- Work to be completed
Lines below starting with the line with "purple 1x1 brick [172,172,234,249]" and going on through the line with "lime 1x2 brick [474,235,573,331]" must be output exactly; the rest of the records must be left out.

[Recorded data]

+--

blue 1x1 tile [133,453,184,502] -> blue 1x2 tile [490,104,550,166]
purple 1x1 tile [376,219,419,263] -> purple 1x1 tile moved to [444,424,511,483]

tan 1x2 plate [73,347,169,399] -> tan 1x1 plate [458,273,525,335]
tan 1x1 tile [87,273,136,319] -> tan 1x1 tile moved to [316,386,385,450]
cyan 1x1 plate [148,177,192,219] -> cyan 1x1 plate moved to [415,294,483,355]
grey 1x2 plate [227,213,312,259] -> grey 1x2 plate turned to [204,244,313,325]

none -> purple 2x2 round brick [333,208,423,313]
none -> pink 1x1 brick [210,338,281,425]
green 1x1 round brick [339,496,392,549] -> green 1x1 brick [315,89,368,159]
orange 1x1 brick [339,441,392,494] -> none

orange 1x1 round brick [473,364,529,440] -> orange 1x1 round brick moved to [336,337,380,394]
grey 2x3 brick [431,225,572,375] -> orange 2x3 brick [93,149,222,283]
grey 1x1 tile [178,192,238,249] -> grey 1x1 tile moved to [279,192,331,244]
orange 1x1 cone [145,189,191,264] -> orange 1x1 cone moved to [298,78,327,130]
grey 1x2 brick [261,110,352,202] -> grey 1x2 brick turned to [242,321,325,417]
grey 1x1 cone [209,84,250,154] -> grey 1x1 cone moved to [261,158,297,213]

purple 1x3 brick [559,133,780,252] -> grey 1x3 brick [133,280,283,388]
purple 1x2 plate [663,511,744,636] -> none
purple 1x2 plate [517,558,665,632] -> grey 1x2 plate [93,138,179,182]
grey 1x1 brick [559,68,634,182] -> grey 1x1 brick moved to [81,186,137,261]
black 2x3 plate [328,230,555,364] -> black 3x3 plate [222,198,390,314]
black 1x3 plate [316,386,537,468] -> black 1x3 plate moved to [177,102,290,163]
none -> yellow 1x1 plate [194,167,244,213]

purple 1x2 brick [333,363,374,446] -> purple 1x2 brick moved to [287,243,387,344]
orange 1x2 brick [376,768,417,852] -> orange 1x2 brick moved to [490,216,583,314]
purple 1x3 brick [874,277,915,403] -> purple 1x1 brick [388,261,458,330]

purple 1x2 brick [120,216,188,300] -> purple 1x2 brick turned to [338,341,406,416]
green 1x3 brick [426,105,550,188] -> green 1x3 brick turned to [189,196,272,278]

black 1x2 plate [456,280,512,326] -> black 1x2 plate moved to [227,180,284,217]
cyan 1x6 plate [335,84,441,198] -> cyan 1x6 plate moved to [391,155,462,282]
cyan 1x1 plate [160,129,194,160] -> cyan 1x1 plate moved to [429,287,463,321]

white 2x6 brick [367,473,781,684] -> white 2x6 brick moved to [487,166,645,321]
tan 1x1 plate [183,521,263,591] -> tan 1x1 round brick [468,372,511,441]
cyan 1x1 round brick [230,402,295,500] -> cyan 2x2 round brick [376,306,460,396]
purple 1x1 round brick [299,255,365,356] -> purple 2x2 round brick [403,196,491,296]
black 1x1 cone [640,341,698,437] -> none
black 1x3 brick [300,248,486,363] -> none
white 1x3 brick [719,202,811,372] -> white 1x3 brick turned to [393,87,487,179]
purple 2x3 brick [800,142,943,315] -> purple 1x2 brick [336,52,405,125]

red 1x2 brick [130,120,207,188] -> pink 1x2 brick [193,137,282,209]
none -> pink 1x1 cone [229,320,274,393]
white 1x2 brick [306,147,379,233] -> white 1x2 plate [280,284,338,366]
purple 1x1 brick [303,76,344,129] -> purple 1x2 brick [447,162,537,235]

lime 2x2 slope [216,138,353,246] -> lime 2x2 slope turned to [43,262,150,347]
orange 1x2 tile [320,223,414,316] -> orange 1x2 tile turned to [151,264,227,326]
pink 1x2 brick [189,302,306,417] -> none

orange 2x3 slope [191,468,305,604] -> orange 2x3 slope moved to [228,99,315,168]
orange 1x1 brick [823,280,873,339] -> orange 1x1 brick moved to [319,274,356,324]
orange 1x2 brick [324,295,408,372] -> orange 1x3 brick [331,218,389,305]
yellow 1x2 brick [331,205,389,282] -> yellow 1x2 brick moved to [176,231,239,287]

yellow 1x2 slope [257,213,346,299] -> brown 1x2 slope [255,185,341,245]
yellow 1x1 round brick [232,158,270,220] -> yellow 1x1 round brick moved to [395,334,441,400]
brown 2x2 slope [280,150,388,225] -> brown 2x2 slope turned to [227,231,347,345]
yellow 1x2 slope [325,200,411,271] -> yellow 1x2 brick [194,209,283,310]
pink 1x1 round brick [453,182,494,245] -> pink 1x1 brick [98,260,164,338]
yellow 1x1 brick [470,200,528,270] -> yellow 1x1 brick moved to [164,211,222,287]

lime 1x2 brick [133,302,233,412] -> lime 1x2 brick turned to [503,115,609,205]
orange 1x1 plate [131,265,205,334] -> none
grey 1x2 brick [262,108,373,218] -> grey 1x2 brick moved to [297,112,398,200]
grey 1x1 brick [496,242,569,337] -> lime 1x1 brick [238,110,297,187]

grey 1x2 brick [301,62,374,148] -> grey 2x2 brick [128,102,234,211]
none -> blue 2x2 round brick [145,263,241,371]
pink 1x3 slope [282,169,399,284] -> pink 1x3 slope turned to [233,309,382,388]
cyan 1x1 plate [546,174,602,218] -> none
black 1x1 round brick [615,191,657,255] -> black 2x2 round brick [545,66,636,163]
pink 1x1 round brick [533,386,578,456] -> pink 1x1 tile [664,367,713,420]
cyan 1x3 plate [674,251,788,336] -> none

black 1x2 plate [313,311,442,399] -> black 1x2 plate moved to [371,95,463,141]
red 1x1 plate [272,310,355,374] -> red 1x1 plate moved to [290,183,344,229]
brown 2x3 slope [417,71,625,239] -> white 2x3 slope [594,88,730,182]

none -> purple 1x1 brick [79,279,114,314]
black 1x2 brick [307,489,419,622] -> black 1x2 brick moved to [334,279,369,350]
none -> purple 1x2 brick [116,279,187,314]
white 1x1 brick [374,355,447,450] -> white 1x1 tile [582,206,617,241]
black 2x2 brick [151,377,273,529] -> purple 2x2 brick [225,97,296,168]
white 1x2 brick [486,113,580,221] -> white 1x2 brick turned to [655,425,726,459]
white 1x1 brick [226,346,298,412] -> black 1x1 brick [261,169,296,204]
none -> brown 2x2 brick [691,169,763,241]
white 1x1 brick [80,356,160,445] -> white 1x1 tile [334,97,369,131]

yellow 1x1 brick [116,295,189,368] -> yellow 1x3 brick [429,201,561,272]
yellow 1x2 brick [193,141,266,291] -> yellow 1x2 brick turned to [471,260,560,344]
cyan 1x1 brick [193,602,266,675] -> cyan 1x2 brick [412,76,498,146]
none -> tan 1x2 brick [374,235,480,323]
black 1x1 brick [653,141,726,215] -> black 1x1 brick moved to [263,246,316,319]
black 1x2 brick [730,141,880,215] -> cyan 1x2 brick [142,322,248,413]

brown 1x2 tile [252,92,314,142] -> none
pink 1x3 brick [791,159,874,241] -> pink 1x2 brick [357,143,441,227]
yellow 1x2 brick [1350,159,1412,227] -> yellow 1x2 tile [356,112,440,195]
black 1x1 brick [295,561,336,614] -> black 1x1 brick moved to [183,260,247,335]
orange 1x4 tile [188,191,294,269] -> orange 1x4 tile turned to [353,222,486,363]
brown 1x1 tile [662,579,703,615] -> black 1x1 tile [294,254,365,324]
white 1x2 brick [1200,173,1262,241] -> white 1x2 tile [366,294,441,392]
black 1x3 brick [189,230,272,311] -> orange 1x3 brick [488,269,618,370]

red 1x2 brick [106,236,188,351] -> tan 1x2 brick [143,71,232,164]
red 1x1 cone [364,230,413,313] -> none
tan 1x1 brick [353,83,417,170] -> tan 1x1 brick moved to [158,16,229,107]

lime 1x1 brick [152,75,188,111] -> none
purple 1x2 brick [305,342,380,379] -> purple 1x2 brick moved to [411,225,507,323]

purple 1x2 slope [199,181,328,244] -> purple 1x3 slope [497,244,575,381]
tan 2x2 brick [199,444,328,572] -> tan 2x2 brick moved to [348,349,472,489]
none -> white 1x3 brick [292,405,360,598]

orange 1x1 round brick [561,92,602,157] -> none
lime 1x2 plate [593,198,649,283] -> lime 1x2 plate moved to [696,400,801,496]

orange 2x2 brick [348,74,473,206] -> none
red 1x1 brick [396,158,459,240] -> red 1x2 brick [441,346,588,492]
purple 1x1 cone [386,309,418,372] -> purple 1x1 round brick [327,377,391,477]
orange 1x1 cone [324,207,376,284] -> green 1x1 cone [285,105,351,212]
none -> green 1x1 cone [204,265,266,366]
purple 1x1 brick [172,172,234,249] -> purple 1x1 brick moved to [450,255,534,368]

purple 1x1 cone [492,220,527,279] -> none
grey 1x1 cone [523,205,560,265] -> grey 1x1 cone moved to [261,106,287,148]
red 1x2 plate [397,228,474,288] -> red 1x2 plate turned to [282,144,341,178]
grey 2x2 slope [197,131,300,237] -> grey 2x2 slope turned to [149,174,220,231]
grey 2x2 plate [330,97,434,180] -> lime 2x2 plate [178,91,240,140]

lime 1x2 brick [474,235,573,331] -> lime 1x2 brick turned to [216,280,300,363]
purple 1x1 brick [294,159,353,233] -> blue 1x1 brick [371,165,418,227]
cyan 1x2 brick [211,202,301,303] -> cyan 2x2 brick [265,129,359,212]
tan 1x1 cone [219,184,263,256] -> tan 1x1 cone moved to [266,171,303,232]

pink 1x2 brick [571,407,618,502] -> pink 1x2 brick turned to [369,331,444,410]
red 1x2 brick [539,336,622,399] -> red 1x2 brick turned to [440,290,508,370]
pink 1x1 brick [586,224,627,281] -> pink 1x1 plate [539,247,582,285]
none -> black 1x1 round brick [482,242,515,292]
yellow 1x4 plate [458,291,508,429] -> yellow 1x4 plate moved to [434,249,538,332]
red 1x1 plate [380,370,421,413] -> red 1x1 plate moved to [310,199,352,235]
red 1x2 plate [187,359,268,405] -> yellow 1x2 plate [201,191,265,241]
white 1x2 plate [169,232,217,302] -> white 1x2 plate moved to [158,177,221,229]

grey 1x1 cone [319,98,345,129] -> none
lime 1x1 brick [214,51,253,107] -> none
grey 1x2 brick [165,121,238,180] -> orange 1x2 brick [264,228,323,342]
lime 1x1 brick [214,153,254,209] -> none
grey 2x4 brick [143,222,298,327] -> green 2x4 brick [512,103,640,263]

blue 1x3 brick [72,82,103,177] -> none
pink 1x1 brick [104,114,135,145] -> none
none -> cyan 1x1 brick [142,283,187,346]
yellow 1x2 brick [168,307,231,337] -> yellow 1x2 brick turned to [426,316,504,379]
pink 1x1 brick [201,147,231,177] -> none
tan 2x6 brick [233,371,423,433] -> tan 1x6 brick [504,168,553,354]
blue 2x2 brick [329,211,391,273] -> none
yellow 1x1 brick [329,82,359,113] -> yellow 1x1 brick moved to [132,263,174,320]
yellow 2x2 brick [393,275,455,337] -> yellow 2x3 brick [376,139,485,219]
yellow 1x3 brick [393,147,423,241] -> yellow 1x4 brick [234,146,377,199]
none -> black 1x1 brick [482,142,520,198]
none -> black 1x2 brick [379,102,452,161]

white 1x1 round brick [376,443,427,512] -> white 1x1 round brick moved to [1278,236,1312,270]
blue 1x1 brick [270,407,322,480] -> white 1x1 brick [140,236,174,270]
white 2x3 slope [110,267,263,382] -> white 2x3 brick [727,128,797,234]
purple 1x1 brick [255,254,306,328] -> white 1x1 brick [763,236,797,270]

+--

- Task response
purple 1x1 brick [172,172,234,249] -> purple 1x1 brick moved to [450,255,534,368]

purple 1x1 cone [492,220,527,279] -> none
grey 1x1 cone [523,205,560,265] -> grey 1x1 cone moved to [261,106,287,148]
red 1x2 plate [397,228,474,288] -> red 1x2 plate turned to [282,144,341,178]
grey 2x2 slope [197,131,300,237] -> grey 2x2 slope turned to [149,174,220,231]
grey 2x2 plate [330,97,434,180] -> lime 2x2 plate [178,91,240,140]

lime 1x2 brick [474,235,573,331] -> lime 1x2 brick turned to [216,280,300,363]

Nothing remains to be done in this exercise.